▶ _Directions_: Please set down, exactly, the line with "white cheese: 3 -> 5" and all lines that follow it through the end of the records below.

▶ _Data_:
****************

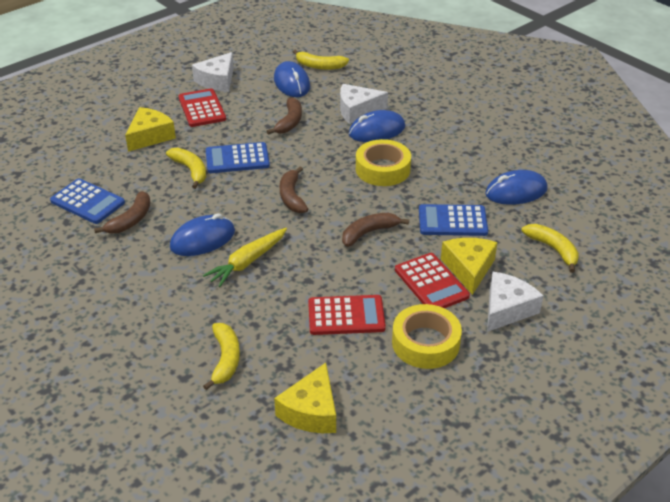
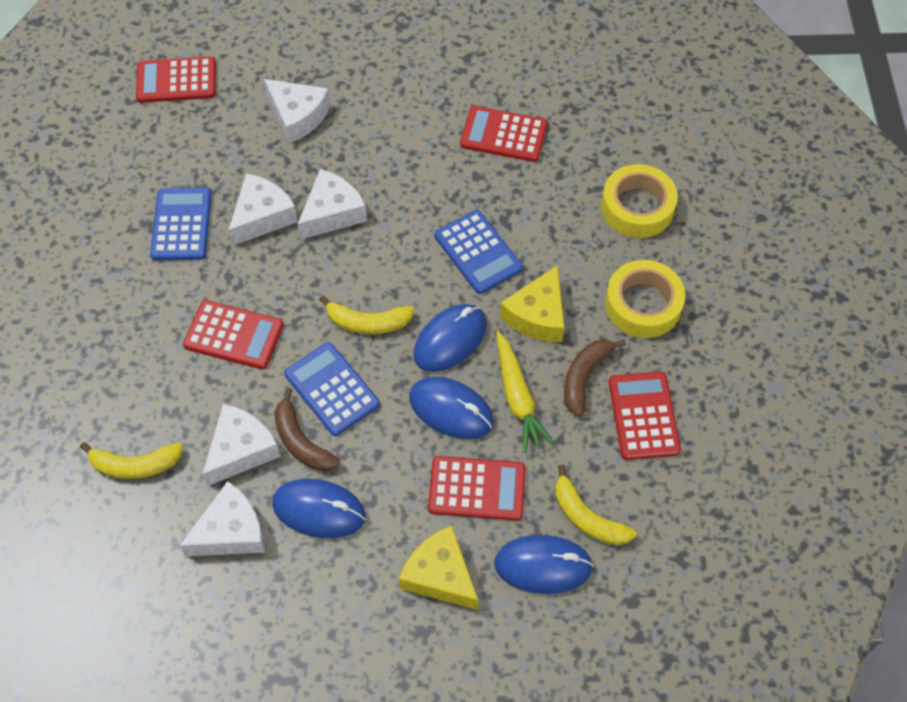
brown banana: 4 -> 2
red calculator: 3 -> 5
white cheese: 3 -> 5
yellow banana: 4 -> 3
yellow cheese: 3 -> 2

****************

▶ _Worked solution_:
white cheese: 3 -> 5
yellow banana: 4 -> 3
yellow cheese: 3 -> 2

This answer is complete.